Start of Records supplied

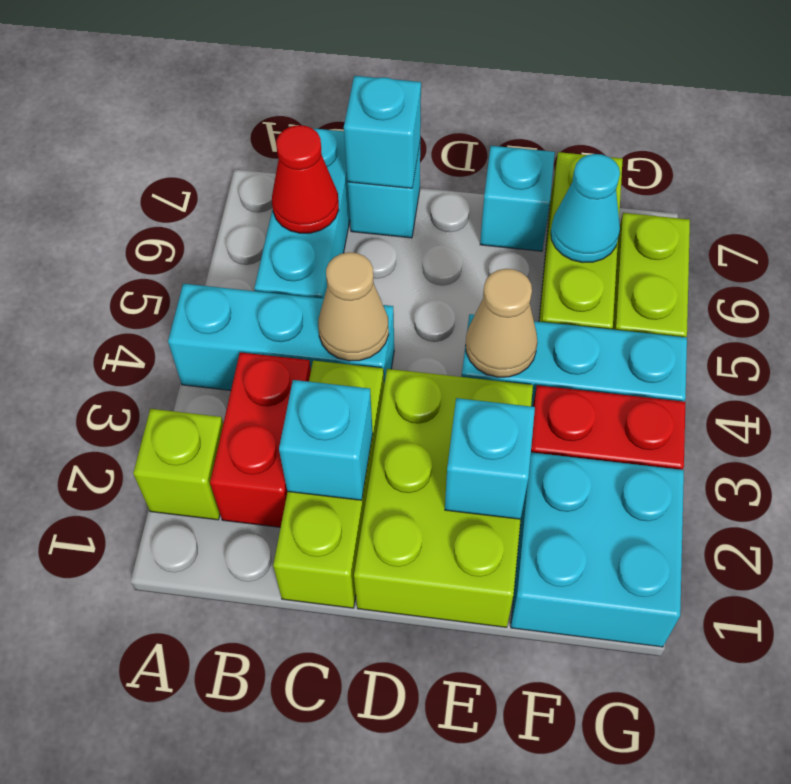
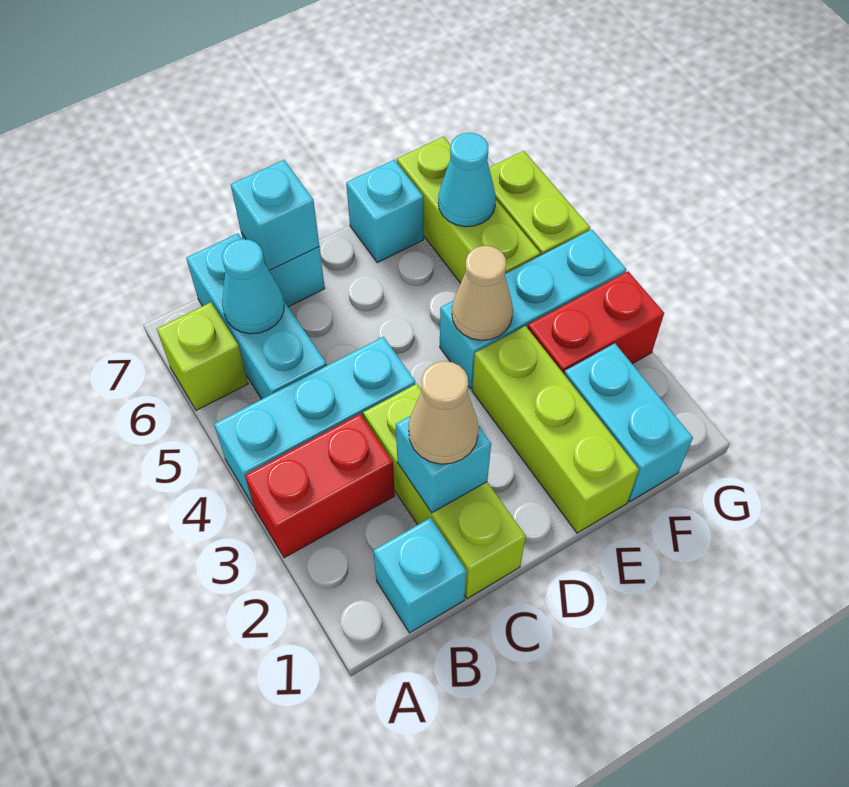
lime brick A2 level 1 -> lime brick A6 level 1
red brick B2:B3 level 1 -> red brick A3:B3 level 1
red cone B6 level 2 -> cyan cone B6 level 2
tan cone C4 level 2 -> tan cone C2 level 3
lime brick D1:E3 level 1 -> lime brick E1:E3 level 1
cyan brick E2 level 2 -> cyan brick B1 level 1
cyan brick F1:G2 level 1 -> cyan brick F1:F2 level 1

End of Records supplied

An exact reproduction of the data is required, with pictures excluded.

## Solution to this task:
lime brick A2 level 1 -> lime brick A6 level 1
red brick B2:B3 level 1 -> red brick A3:B3 level 1
red cone B6 level 2 -> cyan cone B6 level 2
tan cone C4 level 2 -> tan cone C2 level 3
lime brick D1:E3 level 1 -> lime brick E1:E3 level 1
cyan brick E2 level 2 -> cyan brick B1 level 1
cyan brick F1:G2 level 1 -> cyan brick F1:F2 level 1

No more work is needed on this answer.